(Set problem):
Reproduce the records verbatim, starting at the beginning and ending with the line that contains "Detect every labelled".

(Data excerpts):
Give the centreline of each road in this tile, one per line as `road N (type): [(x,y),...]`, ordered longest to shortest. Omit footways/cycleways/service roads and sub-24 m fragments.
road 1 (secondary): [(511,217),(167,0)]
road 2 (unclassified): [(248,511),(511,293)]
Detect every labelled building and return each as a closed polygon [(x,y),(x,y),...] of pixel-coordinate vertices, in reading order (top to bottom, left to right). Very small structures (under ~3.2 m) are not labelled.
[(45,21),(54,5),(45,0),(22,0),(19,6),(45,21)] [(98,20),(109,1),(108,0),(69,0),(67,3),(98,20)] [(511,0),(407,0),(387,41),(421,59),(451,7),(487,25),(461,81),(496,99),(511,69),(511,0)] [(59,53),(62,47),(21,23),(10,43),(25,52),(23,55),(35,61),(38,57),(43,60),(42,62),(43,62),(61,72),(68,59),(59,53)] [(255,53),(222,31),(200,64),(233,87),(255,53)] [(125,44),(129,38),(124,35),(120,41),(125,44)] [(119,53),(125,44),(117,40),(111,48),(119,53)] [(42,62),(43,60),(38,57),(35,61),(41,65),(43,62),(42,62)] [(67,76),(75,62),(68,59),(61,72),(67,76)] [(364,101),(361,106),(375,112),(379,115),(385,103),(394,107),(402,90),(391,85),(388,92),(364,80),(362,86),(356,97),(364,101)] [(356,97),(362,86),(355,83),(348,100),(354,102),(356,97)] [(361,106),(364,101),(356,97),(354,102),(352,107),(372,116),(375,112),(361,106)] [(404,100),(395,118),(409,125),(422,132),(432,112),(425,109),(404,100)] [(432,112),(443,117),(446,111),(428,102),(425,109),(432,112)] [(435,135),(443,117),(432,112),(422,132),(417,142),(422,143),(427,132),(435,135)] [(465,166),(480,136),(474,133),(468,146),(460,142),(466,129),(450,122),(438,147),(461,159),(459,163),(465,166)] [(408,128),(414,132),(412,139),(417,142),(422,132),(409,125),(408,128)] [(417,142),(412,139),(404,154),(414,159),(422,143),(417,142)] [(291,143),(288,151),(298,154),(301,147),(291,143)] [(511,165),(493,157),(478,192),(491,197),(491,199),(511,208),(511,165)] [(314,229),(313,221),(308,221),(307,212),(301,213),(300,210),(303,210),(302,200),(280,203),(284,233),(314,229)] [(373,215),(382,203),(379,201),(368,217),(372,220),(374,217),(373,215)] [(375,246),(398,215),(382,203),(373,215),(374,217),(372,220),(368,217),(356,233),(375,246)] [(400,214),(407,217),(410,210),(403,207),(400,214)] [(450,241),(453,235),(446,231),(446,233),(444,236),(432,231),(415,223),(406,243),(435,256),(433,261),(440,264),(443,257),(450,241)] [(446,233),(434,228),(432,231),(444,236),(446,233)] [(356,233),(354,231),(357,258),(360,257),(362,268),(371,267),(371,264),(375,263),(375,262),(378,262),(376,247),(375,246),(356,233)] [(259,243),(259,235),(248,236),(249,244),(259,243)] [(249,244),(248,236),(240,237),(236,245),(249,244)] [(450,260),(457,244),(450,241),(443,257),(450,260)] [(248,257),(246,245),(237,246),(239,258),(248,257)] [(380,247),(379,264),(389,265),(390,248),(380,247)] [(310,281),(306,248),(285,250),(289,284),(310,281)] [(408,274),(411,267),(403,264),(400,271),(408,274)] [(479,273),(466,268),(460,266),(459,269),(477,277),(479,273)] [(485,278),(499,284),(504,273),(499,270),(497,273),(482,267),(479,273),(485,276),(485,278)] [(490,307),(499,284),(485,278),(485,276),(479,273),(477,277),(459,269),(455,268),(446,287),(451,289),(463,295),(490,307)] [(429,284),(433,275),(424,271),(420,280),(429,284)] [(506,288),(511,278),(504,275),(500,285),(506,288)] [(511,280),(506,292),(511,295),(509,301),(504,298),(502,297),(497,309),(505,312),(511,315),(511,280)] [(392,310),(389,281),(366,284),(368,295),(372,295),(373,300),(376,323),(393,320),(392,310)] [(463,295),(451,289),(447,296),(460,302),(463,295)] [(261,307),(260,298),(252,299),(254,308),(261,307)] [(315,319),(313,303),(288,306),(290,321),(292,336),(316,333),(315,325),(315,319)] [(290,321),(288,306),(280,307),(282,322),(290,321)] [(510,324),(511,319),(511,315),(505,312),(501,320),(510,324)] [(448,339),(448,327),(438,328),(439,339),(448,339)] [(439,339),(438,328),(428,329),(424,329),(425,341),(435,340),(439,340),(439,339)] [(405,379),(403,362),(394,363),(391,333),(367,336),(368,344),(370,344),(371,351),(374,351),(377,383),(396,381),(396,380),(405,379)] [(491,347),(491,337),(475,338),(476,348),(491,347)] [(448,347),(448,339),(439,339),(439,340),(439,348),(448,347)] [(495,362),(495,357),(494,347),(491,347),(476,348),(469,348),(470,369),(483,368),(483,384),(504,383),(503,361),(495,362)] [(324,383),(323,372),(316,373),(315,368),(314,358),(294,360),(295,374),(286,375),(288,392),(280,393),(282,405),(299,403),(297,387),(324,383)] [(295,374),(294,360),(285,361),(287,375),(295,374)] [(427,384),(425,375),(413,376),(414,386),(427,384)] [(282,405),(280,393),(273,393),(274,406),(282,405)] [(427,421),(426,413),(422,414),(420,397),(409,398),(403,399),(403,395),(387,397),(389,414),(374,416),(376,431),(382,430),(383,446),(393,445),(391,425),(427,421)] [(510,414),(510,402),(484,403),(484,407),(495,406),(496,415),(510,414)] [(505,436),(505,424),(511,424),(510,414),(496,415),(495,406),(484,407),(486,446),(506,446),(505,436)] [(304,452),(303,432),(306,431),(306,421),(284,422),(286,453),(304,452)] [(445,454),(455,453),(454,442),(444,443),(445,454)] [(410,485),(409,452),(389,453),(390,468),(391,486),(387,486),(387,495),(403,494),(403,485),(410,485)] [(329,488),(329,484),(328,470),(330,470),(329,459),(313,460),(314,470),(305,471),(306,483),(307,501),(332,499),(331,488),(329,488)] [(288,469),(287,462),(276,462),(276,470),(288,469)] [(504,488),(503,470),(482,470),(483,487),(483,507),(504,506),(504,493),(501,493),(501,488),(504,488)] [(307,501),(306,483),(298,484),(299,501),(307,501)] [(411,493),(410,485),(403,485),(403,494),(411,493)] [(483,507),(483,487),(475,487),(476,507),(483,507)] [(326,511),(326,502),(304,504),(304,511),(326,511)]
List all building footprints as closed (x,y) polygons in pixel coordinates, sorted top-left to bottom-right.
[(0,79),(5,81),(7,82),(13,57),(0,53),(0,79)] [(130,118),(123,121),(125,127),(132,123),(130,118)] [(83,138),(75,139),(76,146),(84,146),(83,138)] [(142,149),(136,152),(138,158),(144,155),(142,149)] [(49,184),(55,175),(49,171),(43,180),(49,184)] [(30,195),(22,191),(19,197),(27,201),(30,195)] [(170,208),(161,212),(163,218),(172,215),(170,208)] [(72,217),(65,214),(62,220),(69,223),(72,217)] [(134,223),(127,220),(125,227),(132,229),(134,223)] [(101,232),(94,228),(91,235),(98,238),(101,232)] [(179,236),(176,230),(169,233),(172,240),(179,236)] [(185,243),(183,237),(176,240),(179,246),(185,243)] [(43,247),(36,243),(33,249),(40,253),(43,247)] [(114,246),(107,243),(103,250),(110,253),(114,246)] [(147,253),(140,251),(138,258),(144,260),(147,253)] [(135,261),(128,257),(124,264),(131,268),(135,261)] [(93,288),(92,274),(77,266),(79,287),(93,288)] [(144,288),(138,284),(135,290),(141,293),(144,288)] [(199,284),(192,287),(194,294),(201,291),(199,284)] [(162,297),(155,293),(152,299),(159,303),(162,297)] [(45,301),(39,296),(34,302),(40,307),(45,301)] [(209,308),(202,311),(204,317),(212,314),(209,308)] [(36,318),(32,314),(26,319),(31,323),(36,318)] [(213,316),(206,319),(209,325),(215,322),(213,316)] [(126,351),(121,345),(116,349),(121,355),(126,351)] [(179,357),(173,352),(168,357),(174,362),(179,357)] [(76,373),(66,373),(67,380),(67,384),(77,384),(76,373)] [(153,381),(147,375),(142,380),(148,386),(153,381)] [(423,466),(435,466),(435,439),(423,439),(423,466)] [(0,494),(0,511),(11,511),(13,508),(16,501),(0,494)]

(Solution to this task):
Give the centreline of each road in this tile, one per line as `road N (type): [(x,y),...]`, ordered longest to shortest. Omit footways/cycleways/service roads and sub-24 m fragments.
road 1 (secondary): [(511,217),(167,0)]
road 2 (unclassified): [(248,511),(511,293)]
Detect every labelled building and return each as a closed polygon [(x,y),(x,y),...] of pixel-coordinate vertices, in reading order (top to bottom, left to right). Very small structures (under ~3.2 m) are not labelled.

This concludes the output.